DATA FOR REVIEW -
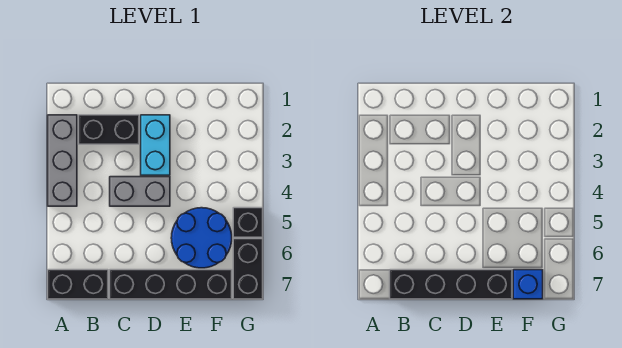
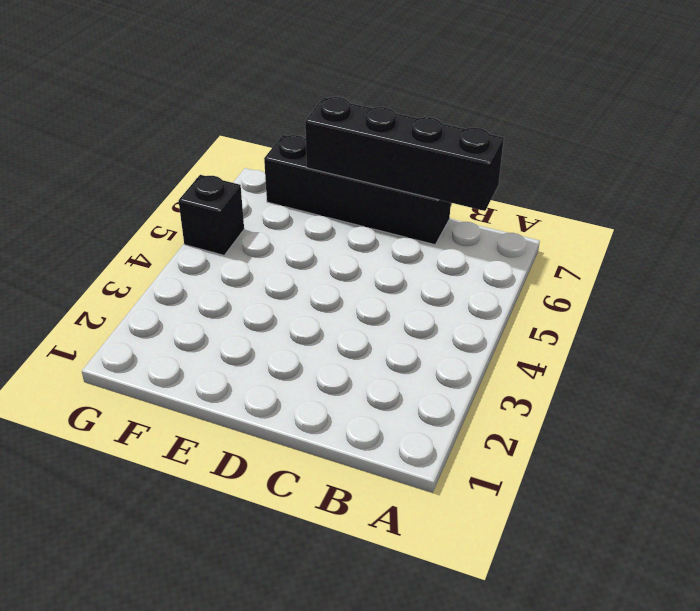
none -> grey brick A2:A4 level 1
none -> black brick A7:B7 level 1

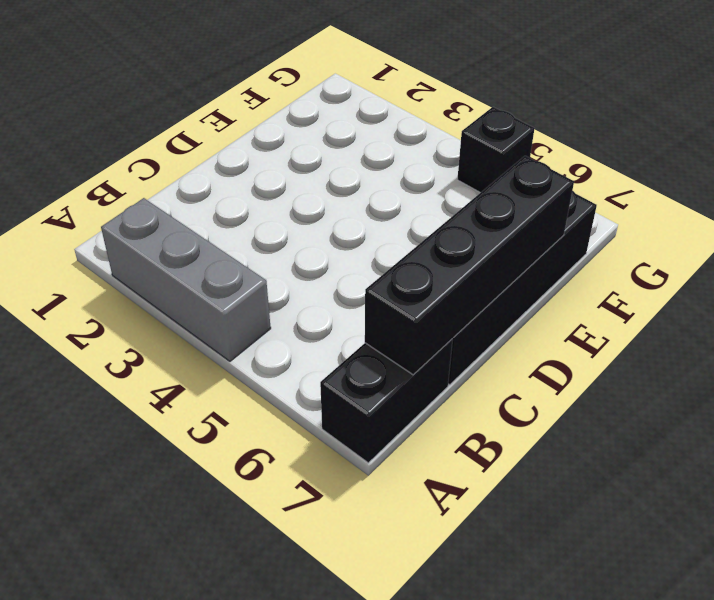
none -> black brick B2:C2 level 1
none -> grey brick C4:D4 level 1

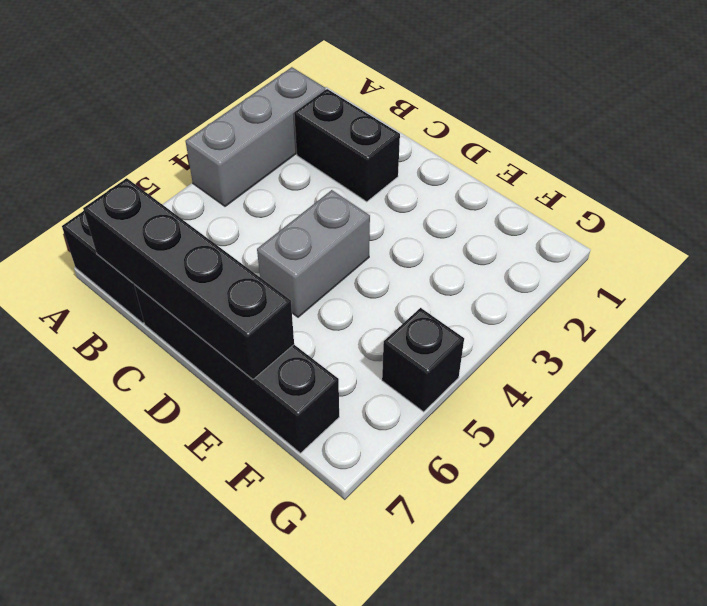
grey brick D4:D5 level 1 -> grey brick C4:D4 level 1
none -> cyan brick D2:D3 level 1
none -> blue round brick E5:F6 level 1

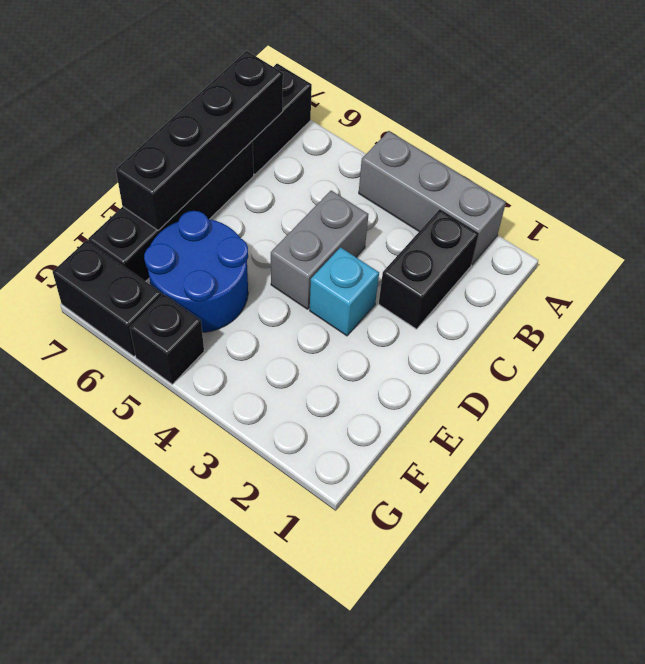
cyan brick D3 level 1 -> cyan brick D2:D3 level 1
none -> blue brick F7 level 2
==
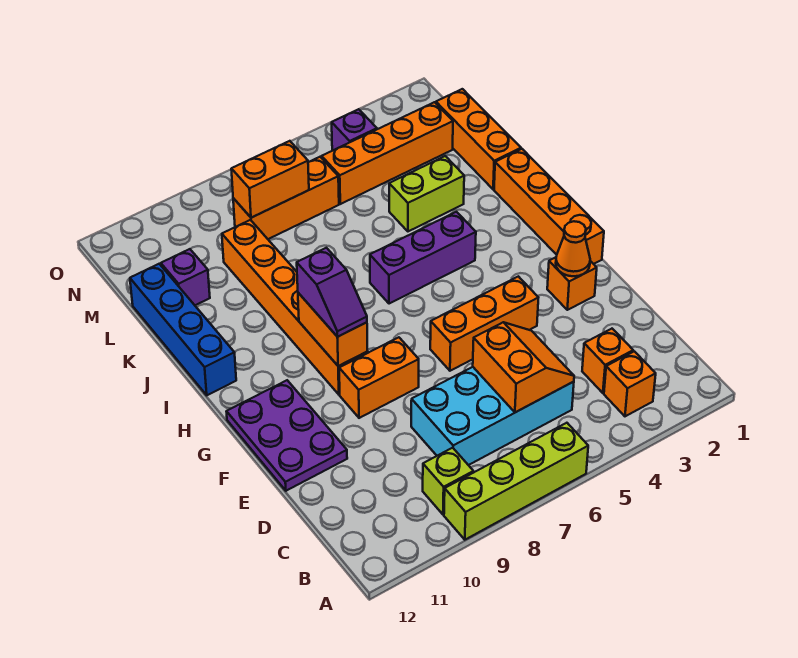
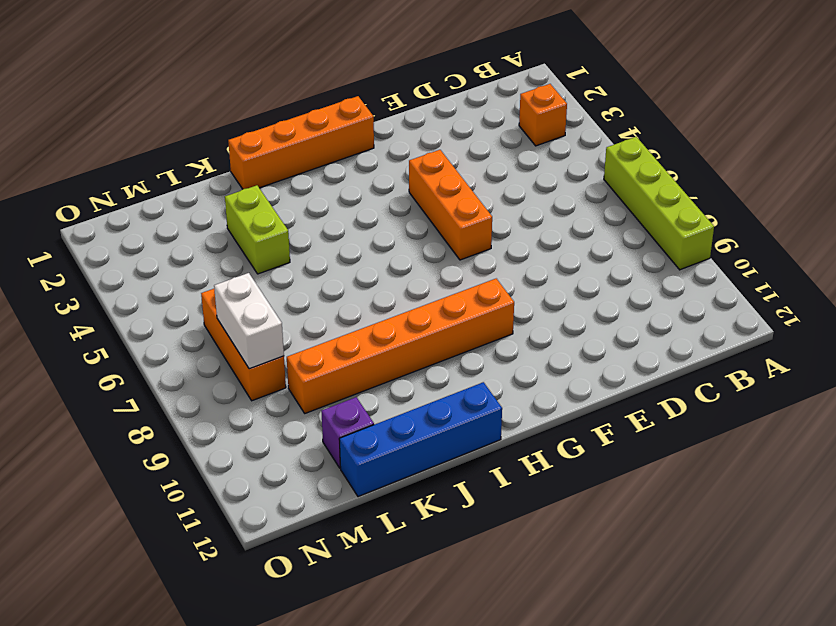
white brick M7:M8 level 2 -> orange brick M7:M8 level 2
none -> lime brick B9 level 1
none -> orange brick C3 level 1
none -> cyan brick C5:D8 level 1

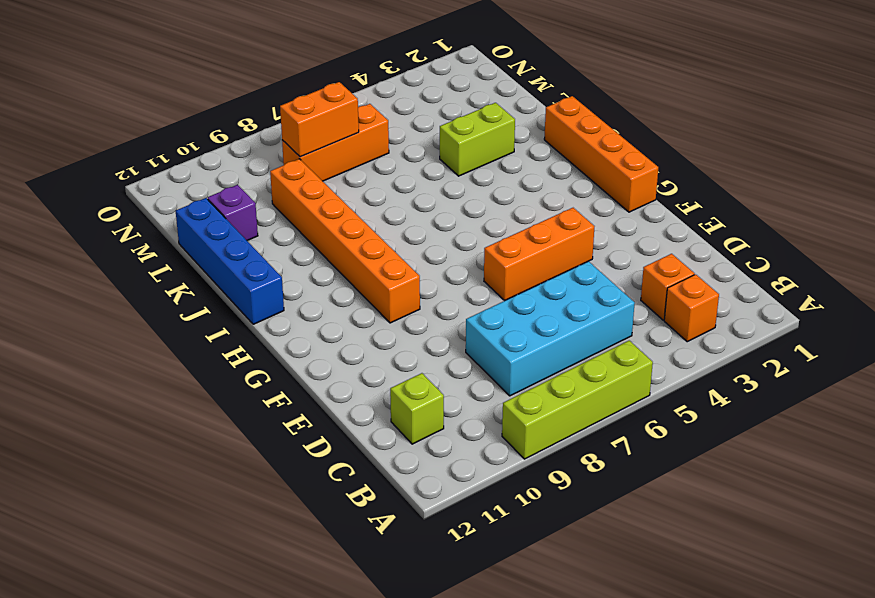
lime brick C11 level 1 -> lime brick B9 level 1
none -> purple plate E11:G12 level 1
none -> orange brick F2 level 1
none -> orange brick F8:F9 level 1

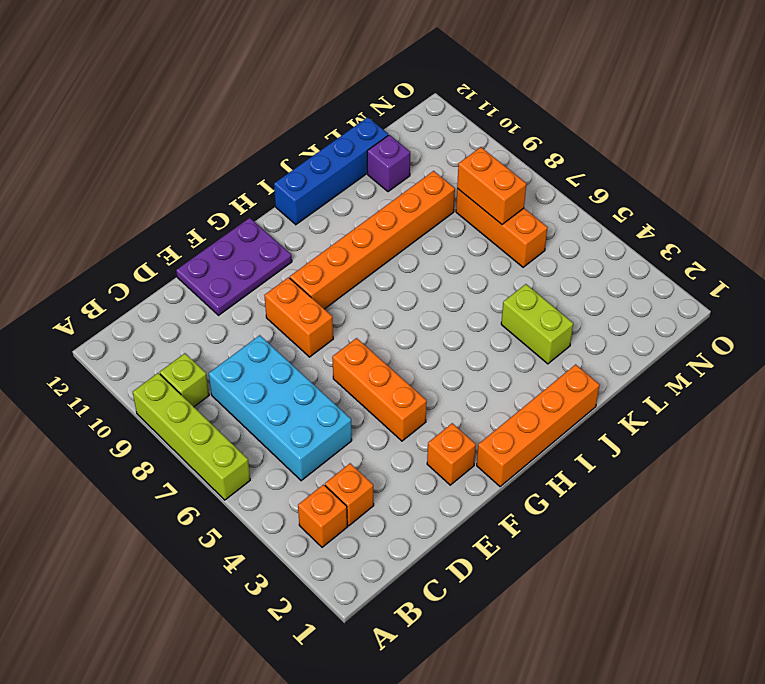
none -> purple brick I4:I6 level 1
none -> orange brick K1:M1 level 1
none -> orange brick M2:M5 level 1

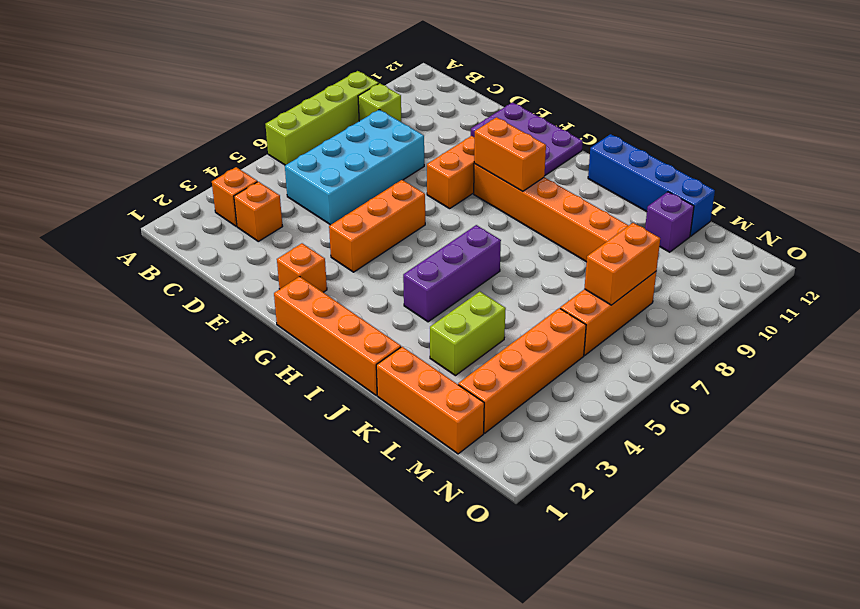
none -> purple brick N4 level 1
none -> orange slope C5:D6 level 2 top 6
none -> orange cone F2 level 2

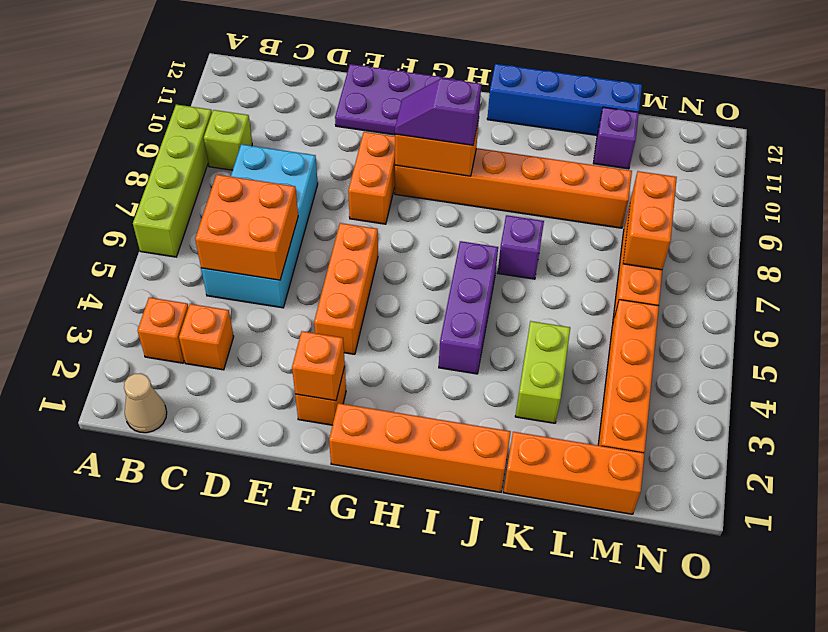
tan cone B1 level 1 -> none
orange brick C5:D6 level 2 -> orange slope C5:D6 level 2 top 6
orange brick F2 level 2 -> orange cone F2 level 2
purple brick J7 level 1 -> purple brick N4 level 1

WHAT THE TASK ASKS - Please show the lines of the material that contain the string "cyan".

TASK RESPONSE -
none -> cyan brick D2:D3 level 1
cyan brick D3 level 1 -> cyan brick D2:D3 level 1
none -> cyan brick C5:D8 level 1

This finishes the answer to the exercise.